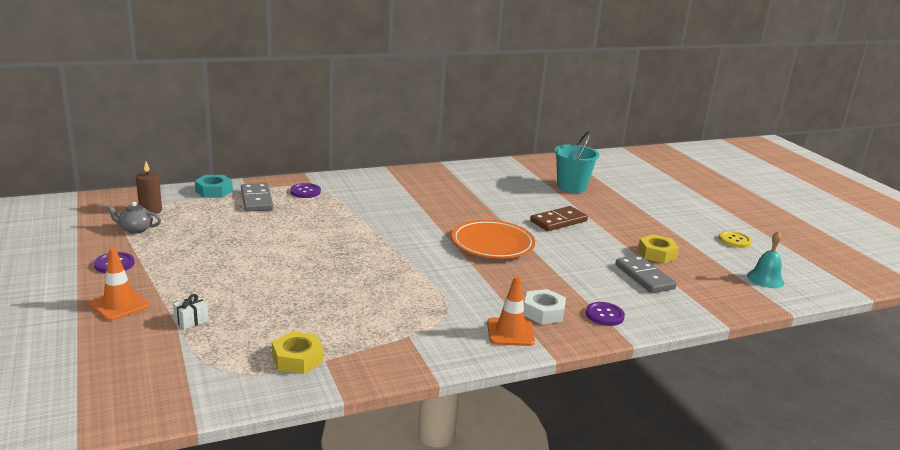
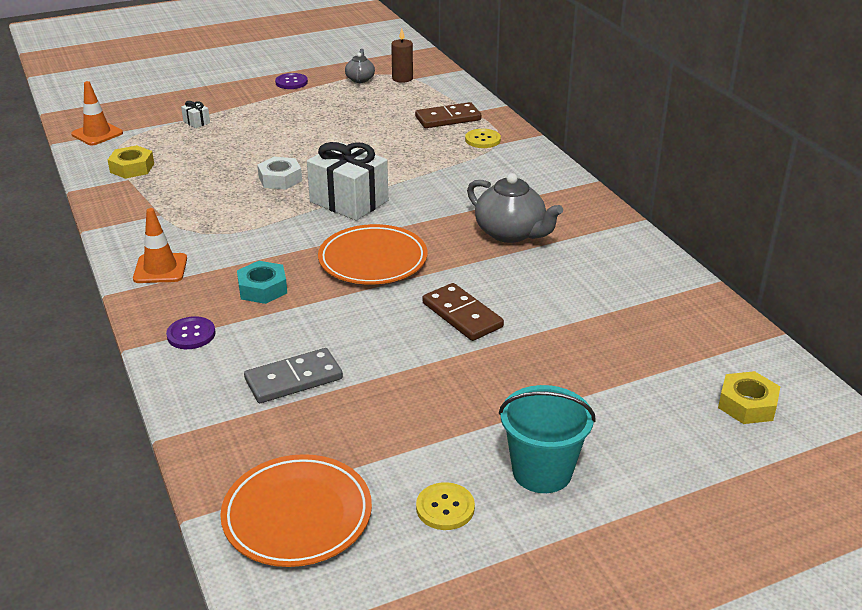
camera: 90 degrees right, 10 degrees up
(119, 305) = (223, 95): orange traffic cone -> orange traffic cone (97, 134)
(214, 191) = (461, 97): turquoise nut -> turquoise nut (262, 289)
(256, 200) = (448, 118): grey domino -> brown domino
(305, 192) = (482, 140): purple button -> yellow button
(400, 247) = (349, 201): none -> white gift
(456, 198) = (511, 233): none -> grey teapot
(543, 312) = (200, 291): white nut -> white nut (280, 179)
(571, 187) = (610, 336): turquoise bucket -> turquoise bucket (542, 472)
(657, 254) = (370, 401): yellow nut -> yellow nut (747, 404)
(765, 279) = (297, 515): turquoise bell -> orange plate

———

> Requirement
Find the lines in the data that include "yellow", then copy each of them.

> Reply to the exercise
(305, 192) = (482, 140): purple button -> yellow button
(657, 254) = (370, 401): yellow nut -> yellow nut (747, 404)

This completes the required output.